Stored data entries:
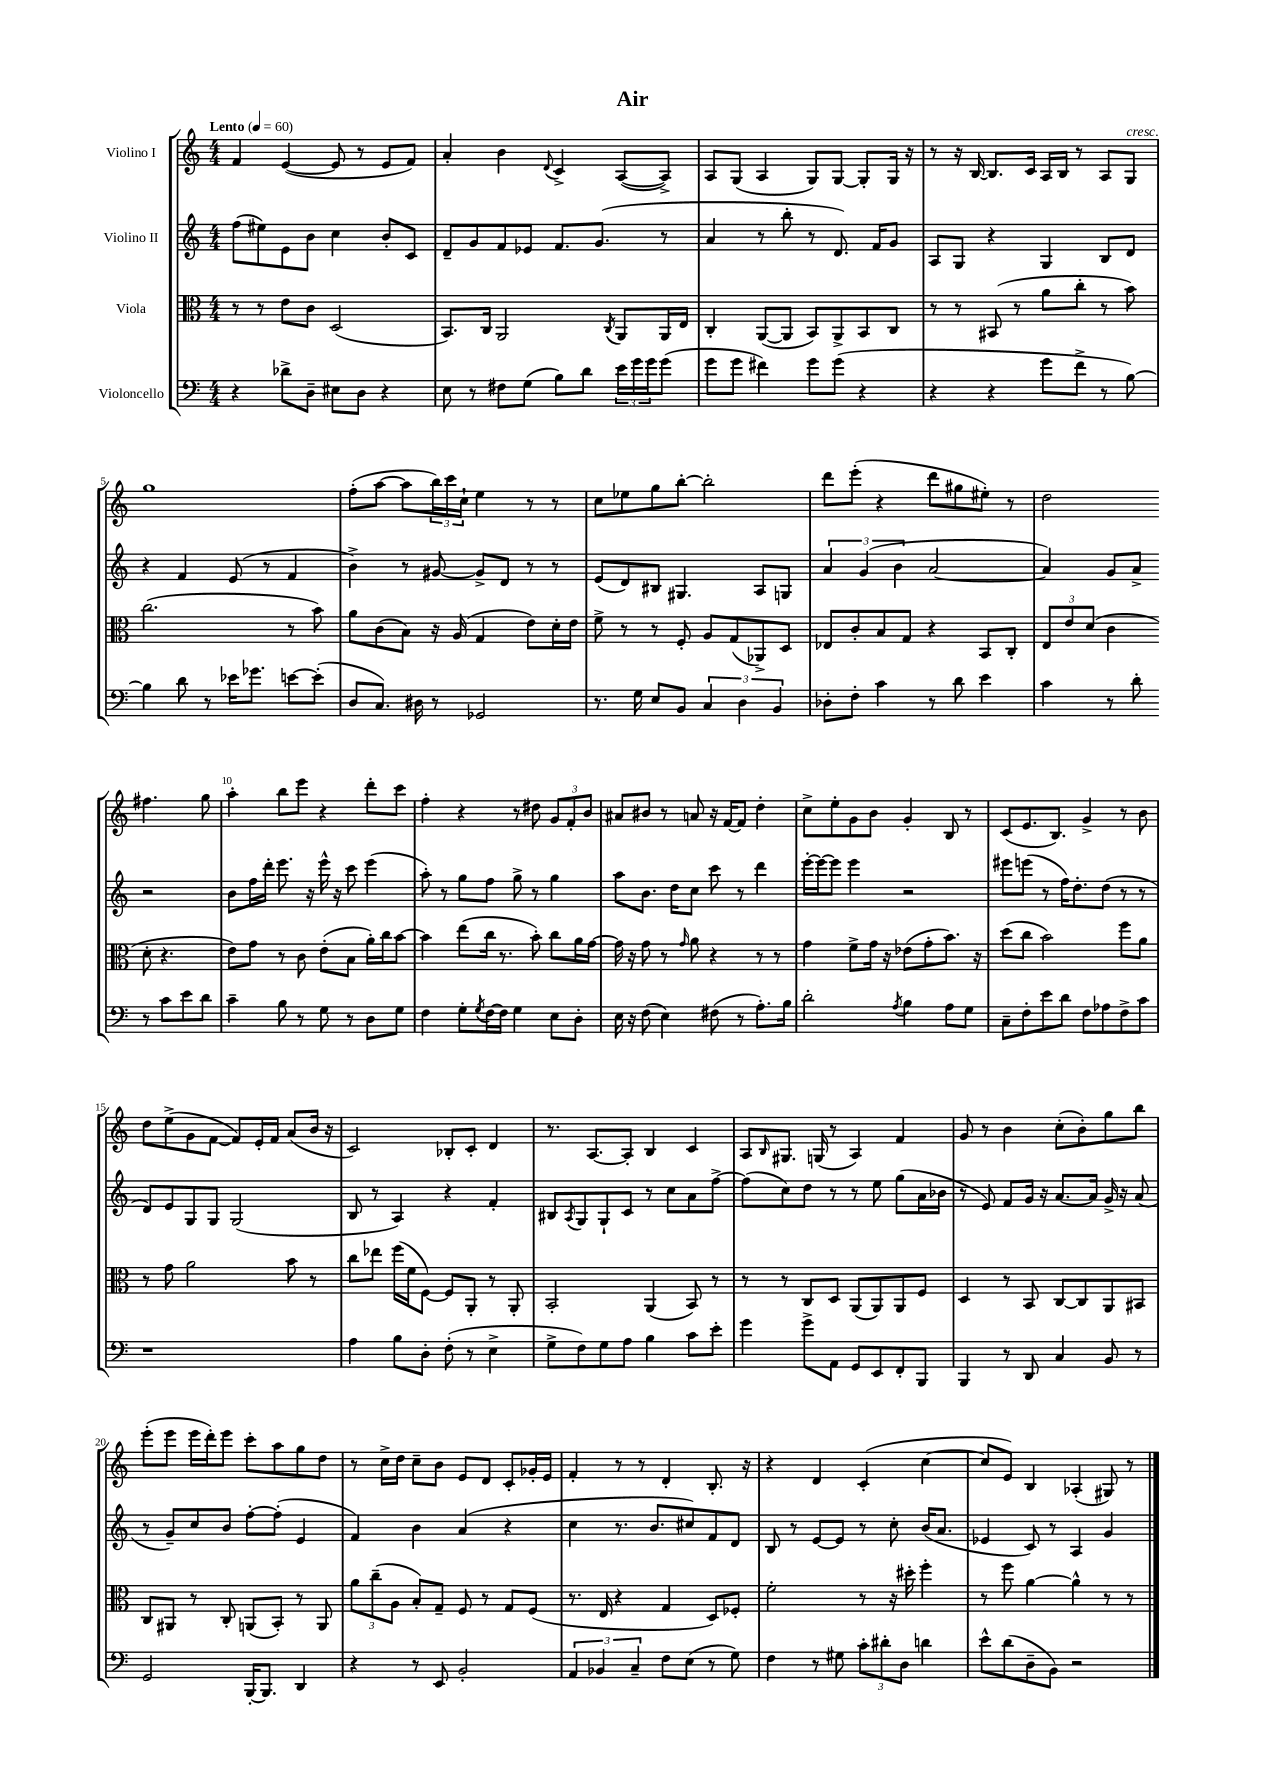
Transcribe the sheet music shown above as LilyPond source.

\header { title = "Air" }
<<
\new StaffGroup <<
\new Staff = "s0" \with { instrumentName = "Violino I" } {
    \clef treble \key c \major \numericTimeSignature \time 4/4 \tempo "Lento" 4 = 60
    f'4 e'4~( e'8 r8 e'8 f'8) |
    a'4-. b'4 \appoggiatura { d'8 } c'4-> a8~( a8->) |
    a8 g8( a4 g8) g8~ g8-. g16 r16 |
    r8 r16 b16~ b8. c'16 a16 b16 r8 a8 g8^\markup { \italic "cresc." } |
    g''1 |
    f''8-.( a''8~ a''8 \tuplet 3/2 { b''16) c'''16 c''16-! } e''4 r8 r8 |
    c''8 ees''8 g''8 b''8~-. b''2-. |
    d'''8 e'''8-.( r4 d'''8 gis''8 eis''8-.) r8 |
    d''2 fis''4. g''8 |
    a''4-. b''8 e'''8 r4 d'''8-. c'''8 |
    f''4-. r4 r8 dis''8 \tuplet 3/2 { g'8 f'8-. b'8 } |
    ais'8 bis'8 r8 a'8 r16 f'16~ f'8 d''4-. |
    c''8-> e''8-. g'8 b'8 g'4-. b8 r8 |
    c'8( e'8. b8.) g'4-> r8 b'8 |
    d''8 e''8->( g'8 f'8~ f'8) e'16-. f'16 a'8( b'16 r16 |
    c'2) bes8-. c'8-. d'4 |
    r8. a8.~ a8-. b4 c'4 |
    a8 \grace { b16 } gis8. g16( r8 a4) f'4 |
    g'8 r8 b'4 c''8-.( b'8-.) g''8 b''8 |
    e'''8-.( e'''8 e'''16 d'''16-.) e'''8 c'''8-. a''8 g''8 d''8 |
    r8 c''16-> d''16 c''8-- b'8 e'8 d'8 c'8-. ges'16-. e'16 |
    f'4-. r8 r8 d'4-. b8.-. r16 |
    r4 d'4 c'4-.( c''4~ |
    c''8 e'8) b4 aes4-.( gis8) r8 \bar "|." |
}
\new Staff = "s1" \with { instrumentName = "Violino II" } {
    \clef treble \key c \major \numericTimeSignature \time 4/4
    f''8( eis''8) e'8 b'8 c''4 b'8-. c'8 |
    d'8-- g'8 f'8 ees'8 f'8. g'8.( r8 |
    a'4 r8 b''8-. r8 d'8.) f'16 g'8 |
    a8 g8 r4 g4 b8 d'8 |
    r4 f'4 e'8( r8 f'4 |
    b'4->) r8 gis'8~ gis'8-> d'8 r8 r8 |
    e'8( d'8) bis8 gis4. a8 g8 |
    \tuplet 3/2 { a'4 g'4( b'4 } a'2~ |
    a'4) g'8 a'8-> r2 |
    b'8 f''16 d'''16-. e'''8. r16 e'''16-^ r16 c'''8 e'''4( |
    a''8-.) r8 g''8 f''8 g''8-> r8 g''4 |
    a''8 b'8. d''16 c''8 c'''8 r8 d'''4 |
    e'''16~-. e'''16~ e'''8 e'''4 r2 |
    eis'''8 e'''8( r8 f''16) d''8.-. d''8( r8 r8 |
    d'8) e'8 g8 g8 g2( |
    b8 r8 a4) r4 f'4-. |
    bis8 \acciaccatura { a8 } g8 g8-! c'8 r8 c''8 a'8 f''8~-> |
    f''8( c''8) d''8 r8 r8 e''8 g''8( a'16 bes'16 |
    r8 e'8) f'8 g'16 r16 a'8.~ a'16 g'16-> r16 a'8( |
    r8 g'8--) c''8 b'8 f''8~-. f''8-.( e'4 |
    f'4) b'4 a'4( r4 |
    c''4 r8. b'8. cis''8) f'8 d'8 |
    b8 r8 e'8~ e'8 r8 c''8-. b'16( a'8. |
    ees'4 c'8) r8 a4 g'4 \bar "|." |
}
\new Staff = "s2" \with { instrumentName = "Viola" } {
    \clef alto \key c \major \numericTimeSignature \time 4/4
    r8 r8 e'8 c'8 d2( |
    b,8.) c16 a,2 \acciaccatura { c8 } a,8 a,16 e16 |
    c4-. a,8~( a,8 b,8) a,8-> b,8 c8 |
    r8 r8 bis,8( r8 a'8 c''8-. r8 b'8) |
    c''2.( r8 b'8) |
    a'8 c'8( b8) r16 a16( g4 e'8) d'16-. e'16 |
    f'8-> r8 r8 f8-. a8 g8( aes,8->) d8 |
    ees8 c'8-. b8 g8 r4 b,8 c8-. |
    \tuplet 3/2 { e8 e'8 d'8( } c'4 d'8-. r4. |
    e'8) g'8 r8 c'8 e'8-.( b8 a'16-.) c''16 b'8~ |
    b'4 e''8( c''16 r8. b'8-.) c''8 a'16 g'16~ |
    g'16 r16 g'8 r8 \grace { g'16 } a'8 r4 r8 r8 |
    g'4 f'8-> g'16 r16 ees'8( g'8-. b'8.) r16 |
    d''8( c''8 b'2) f''8 a'8 |
    r8 g'8 a'2 b'8 r8 |
    c''8 ees''8 f''16( f'16 f8~) f8 a,8-. r8 a,8-. |
    b,2-. a,4( b,8) r8 |
    r8 r8 c8 d8 a,8( a,8) a,8 f8 |
    d4 r8 b,8 c8~ c8 a,8 bis,8 |
    c8 ais,8 r8 c8-. a,8( b,8-.) r8 a,8 |
    \tuplet 3/2 { a'8 c''8--( a8 } b8-.) g8-- f8 r8 g8 f8( |
    r8. e16 r4 g4 d8) fes8-. |
    f'2-. r8 r16 dis''16-. f''4-. |
    r8 f''8 a'4~ a'4-^ r8 r8 \bar "|." |
}
\new Staff = "s3" \with { instrumentName = "Violoncello" } {
    \clef bass \key c \major \numericTimeSignature \time 4/4
    r4 des'8-> d8-- eis8 d8 r4 |
    e8 r8 fis8 g8( b8) d'8 \tuplet 3/2 { e'16 g'16 g'16 } g'8( |
    g'8 g'8 fis'4) g'8 g'8( r4 |
    r4 r4 g'8 f'8-> r8 b8~) |
    b4 d'8 r8 ees'16 ges'8. e'8~ e'8-.( |
    d8 c8.) dis16 r8 ges,2 |
    r8. g16 e8 b,8 \tuplet 3/2 { c4 d4 b,4 } |
    des8-. f8-. c'4 r8 d'8 e'4 |
    c'4 r8 d'8-. r8 c'8 e'8 d'8 |
    c'4-- b8 r8 g8 r8 d8 g8 |
    f4 g8-. \acciaccatura { g8 } f16~ f16 g4 e8 d8-. |
    e16 r16 f8( e4) fis8( r8 a8.-.) b16 |
    d'2-. \acciaccatura { a8 } b4 a8 g8 |
    c8-- f8-. e'8 d'8 f8 aes8 f8-> c'8 |
    r1 |
    a4 b8 d8-. f8-.( r8 e4-> |
    g8-> f8) g8 a8 b4 c'8 e'8-. |
    g'4 g'8-> a,8 g,8 e,8 f,8-. b,,8 |
    b,,4 r8 d,8 c4 b,8 r8 |
    g,2 b,,16~-. b,,8. d,4 |
    r4 r8 e,8 b,2-. |
    \tuplet 3/2 { a,4 bes,4 c4-- } f8 e8( r8 g8) |
    f4 r8 gis8 \tuplet 3/2 { c'8-. dis'8-. d8 } d'4 |
    e'8-^ d'8( d8-- b,8) r2 \bar "|." |
}
>>
>>
\layout { \context { \Score \override BarNumber.break-visibility = ##(#f #t #t) barNumberVisibility = #(every-nth-bar-number-visible 5) } }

— TO BE DONE —
Find every line above that contains the string "with", matching case exactly, and copy each of those lines.

— CORRECT OUTPUT —
\new Staff = "s0" \with { instrumentName = "Violino I" } {
\new Staff = "s1" \with { instrumentName = "Violino II" } {
\new Staff = "s2" \with { instrumentName = "Viola" } {
\new Staff = "s3" \with { instrumentName = "Violoncello" } {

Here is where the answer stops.